··· SOURCE MATERIAL ···

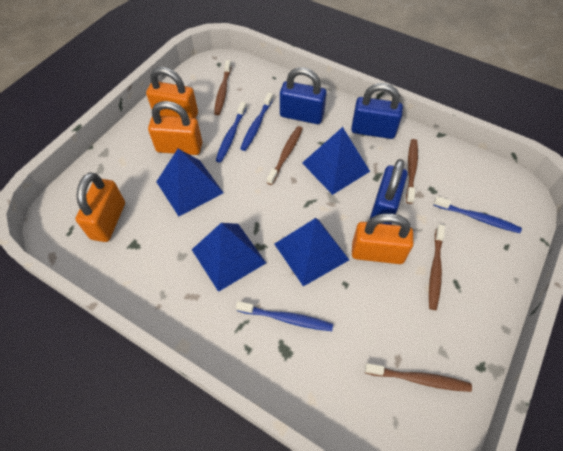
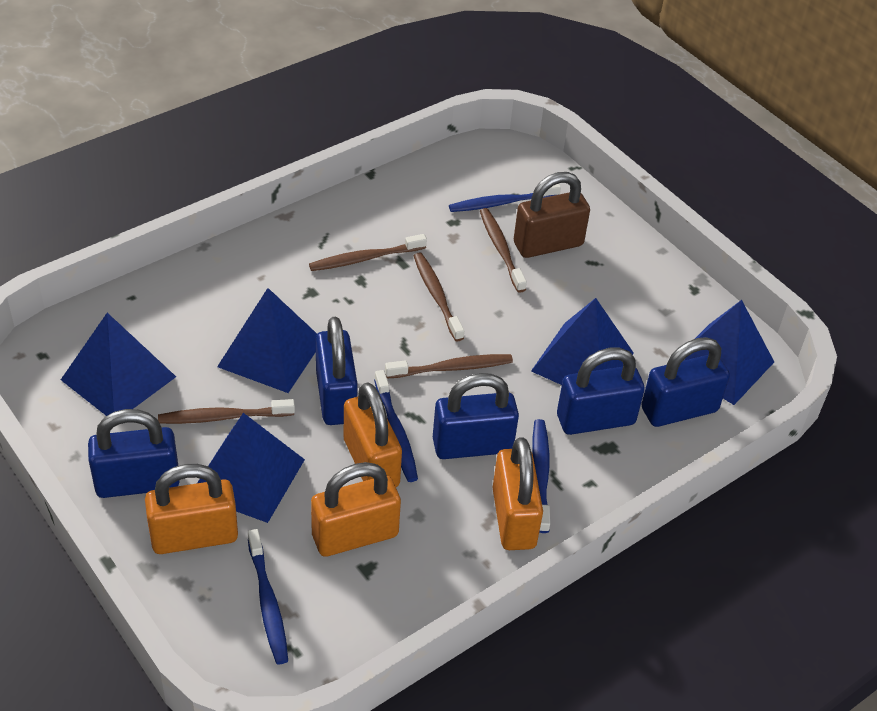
blue padlock: 3 -> 5
blue pyramid: 4 -> 5
brown padlock: 0 -> 1

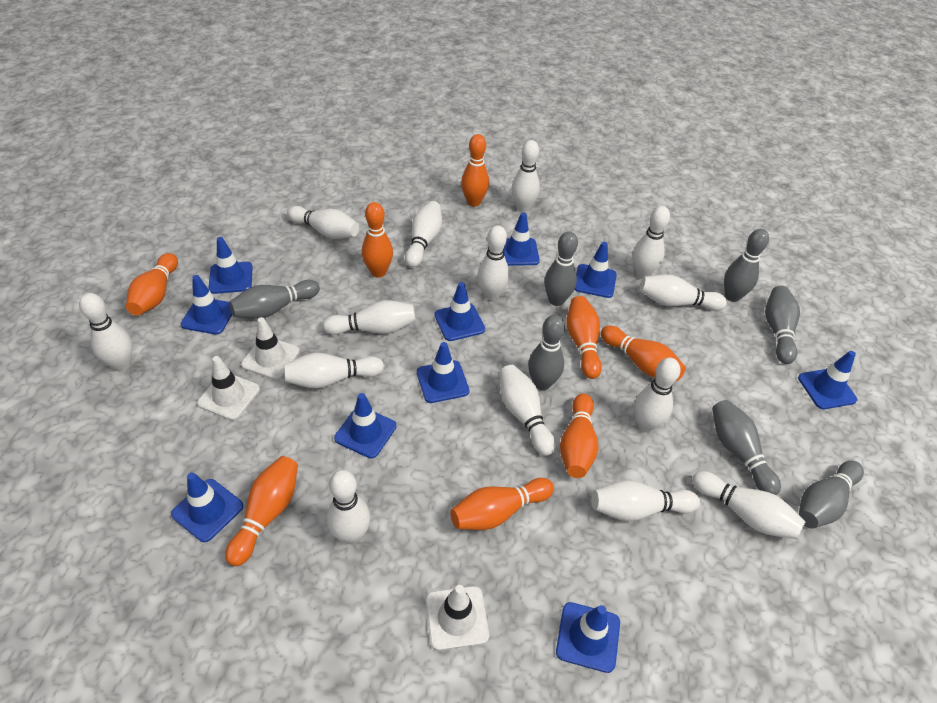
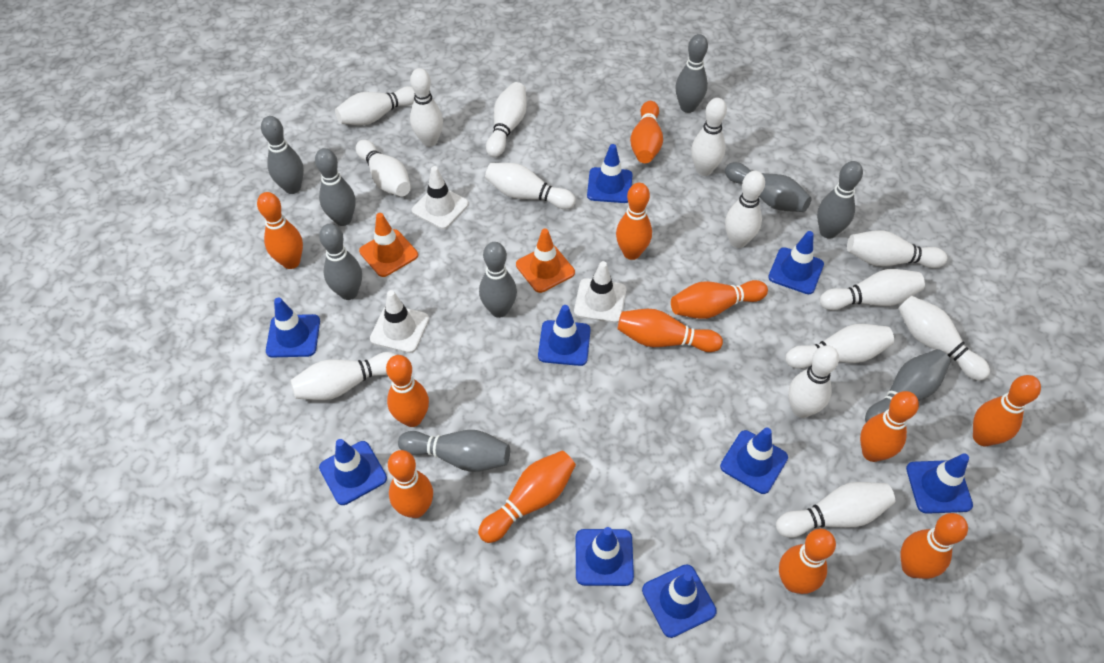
blue traffic cone: 10 -> 9
grey bowling pin: 7 -> 9
orange bowling pin: 8 -> 12
orange traffic cone: 0 -> 2

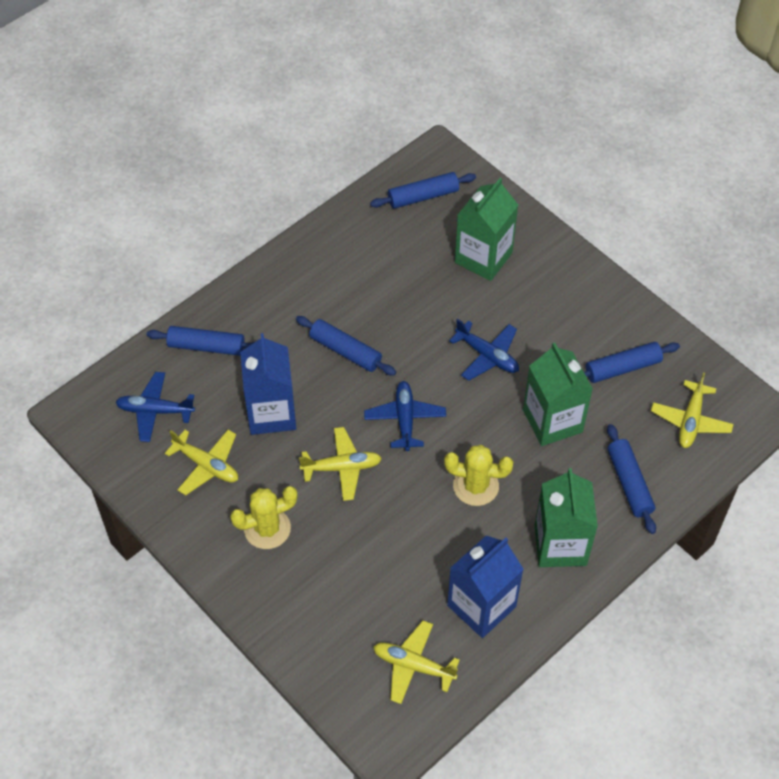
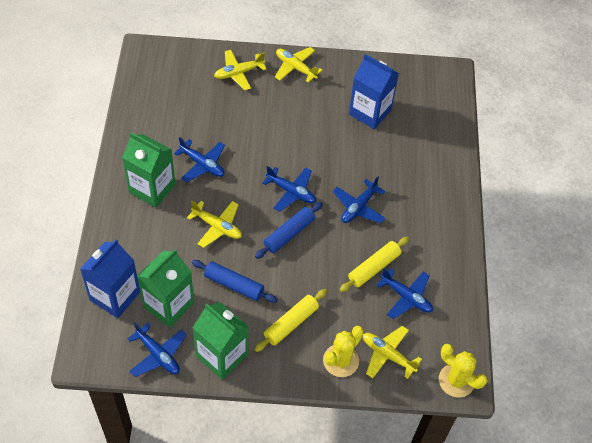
blue plane: 3 -> 5
blue rolling pin: 5 -> 2
yellow rolling pin: 0 -> 2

···

TASK DIRECTIONS |
Repeat every record above exactly, but leave out any pictures.

EXPECTED ANSWER |
blue padlock: 3 -> 5
blue pyramid: 4 -> 5
brown padlock: 0 -> 1

blue traffic cone: 10 -> 9
grey bowling pin: 7 -> 9
orange bowling pin: 8 -> 12
orange traffic cone: 0 -> 2

blue plane: 3 -> 5
blue rolling pin: 5 -> 2
yellow rolling pin: 0 -> 2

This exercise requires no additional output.